→ **What to produce**
Gather all lines in the records below that include the word "white".

→ **Dataset extract**
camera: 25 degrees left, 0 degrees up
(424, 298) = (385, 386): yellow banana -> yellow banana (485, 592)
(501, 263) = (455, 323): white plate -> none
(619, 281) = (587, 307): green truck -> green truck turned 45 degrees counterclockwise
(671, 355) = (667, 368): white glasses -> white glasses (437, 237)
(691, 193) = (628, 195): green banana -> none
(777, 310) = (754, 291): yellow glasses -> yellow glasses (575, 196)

--

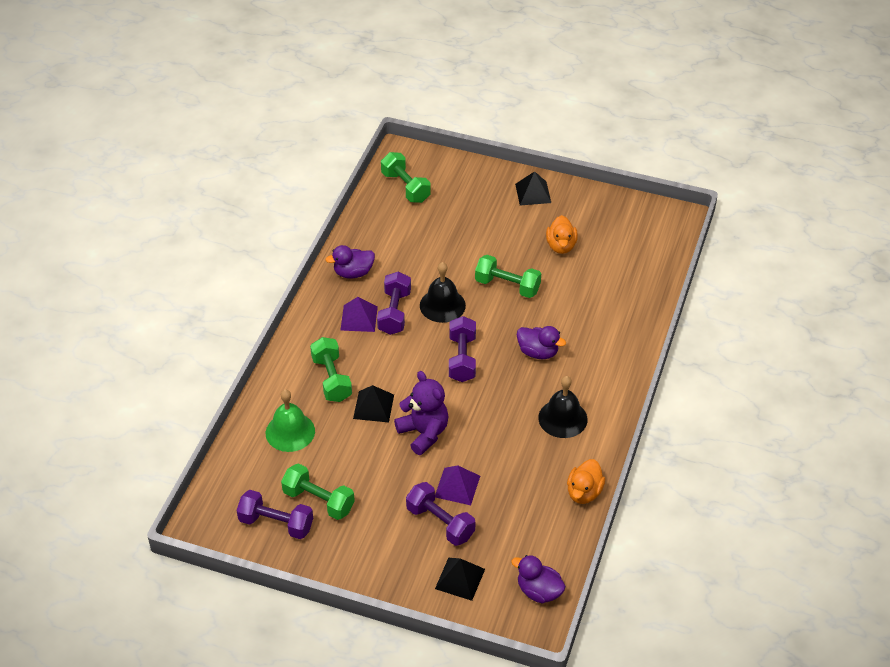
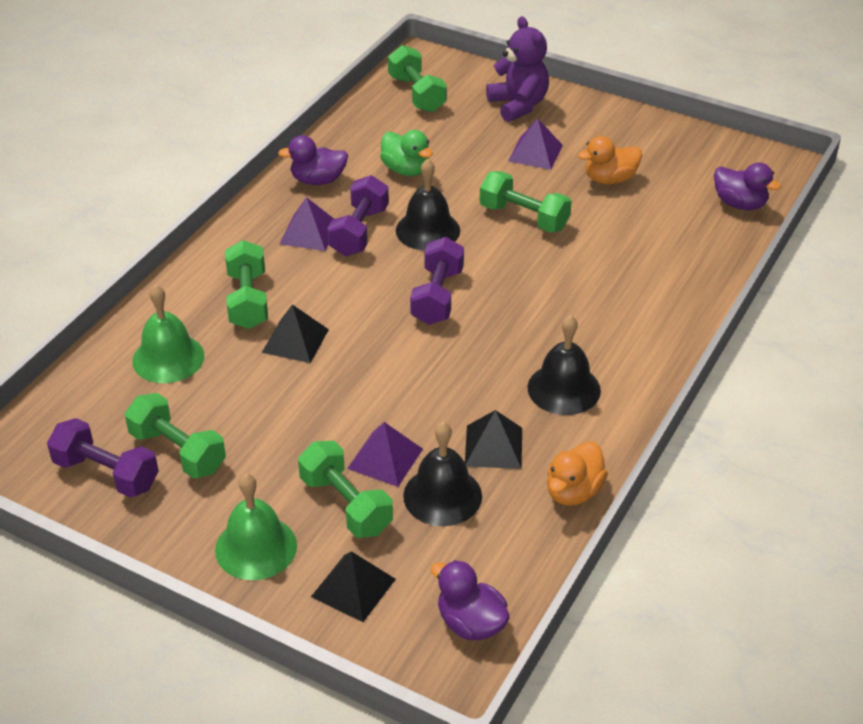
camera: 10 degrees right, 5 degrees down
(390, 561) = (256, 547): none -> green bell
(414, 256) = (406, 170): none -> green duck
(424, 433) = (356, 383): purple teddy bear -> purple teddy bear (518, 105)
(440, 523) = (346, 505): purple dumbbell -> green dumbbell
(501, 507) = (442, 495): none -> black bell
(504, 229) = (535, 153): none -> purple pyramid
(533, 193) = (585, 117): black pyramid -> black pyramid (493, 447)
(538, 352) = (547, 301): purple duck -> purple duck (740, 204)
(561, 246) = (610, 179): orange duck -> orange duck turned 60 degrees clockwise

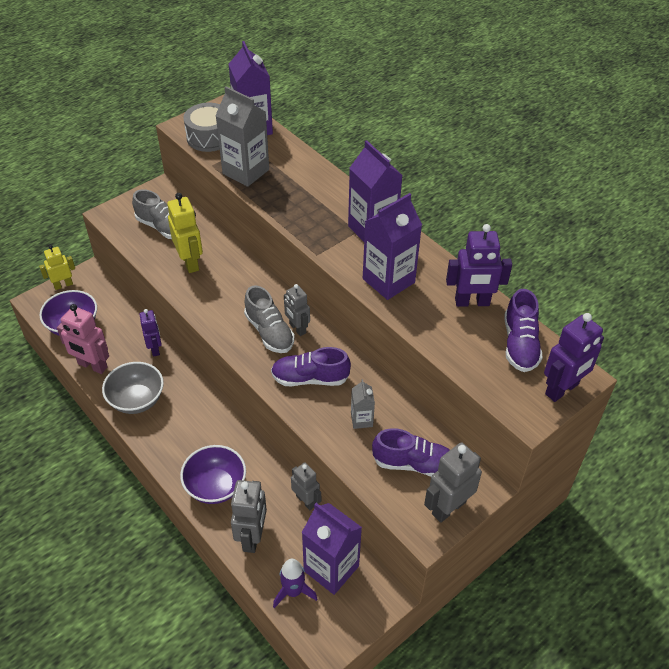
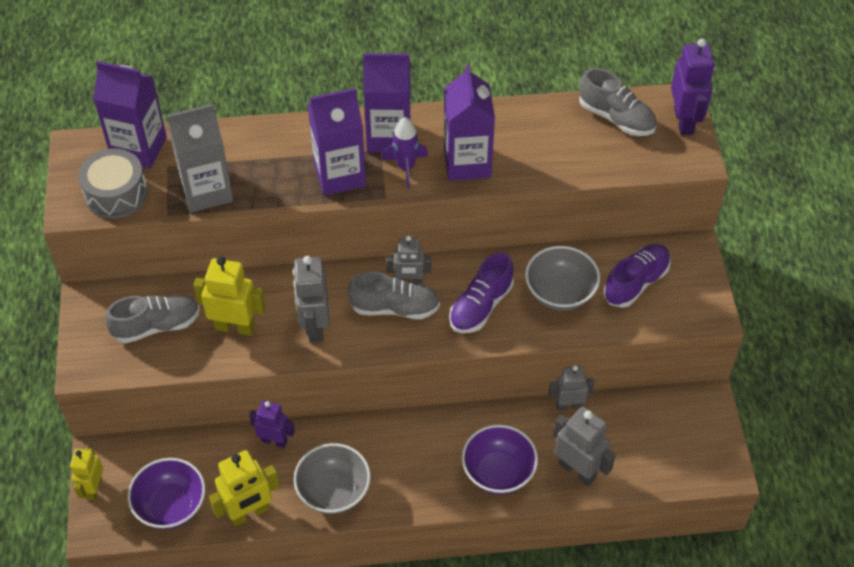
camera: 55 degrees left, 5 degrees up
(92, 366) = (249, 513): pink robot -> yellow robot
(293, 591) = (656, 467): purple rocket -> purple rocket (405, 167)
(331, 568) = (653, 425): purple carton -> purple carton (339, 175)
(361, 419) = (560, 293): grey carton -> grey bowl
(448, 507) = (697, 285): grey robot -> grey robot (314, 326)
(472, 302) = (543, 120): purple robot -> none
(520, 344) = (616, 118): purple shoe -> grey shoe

==

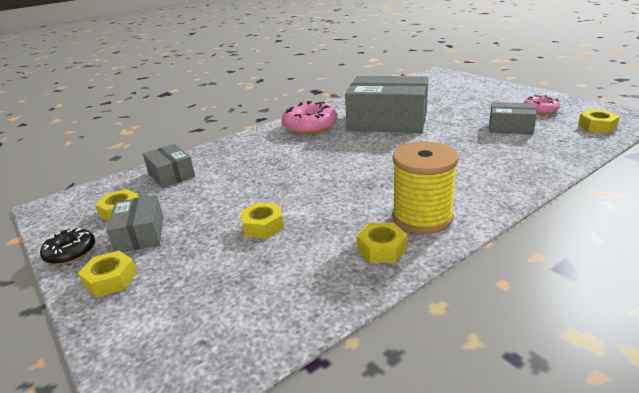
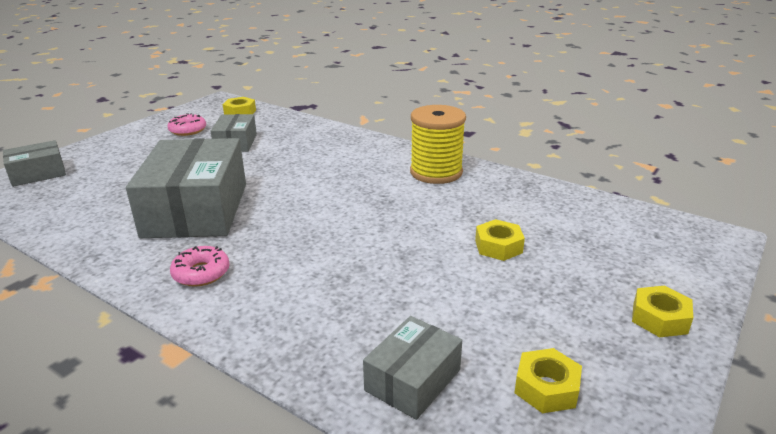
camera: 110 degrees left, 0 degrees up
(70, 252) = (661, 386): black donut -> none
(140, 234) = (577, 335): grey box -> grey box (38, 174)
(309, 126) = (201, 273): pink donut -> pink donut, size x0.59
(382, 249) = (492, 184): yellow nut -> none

→ **Result of this exercise**
(501, 263) = (455, 323): white plate -> none
(671, 355) = (667, 368): white glasses -> white glasses (437, 237)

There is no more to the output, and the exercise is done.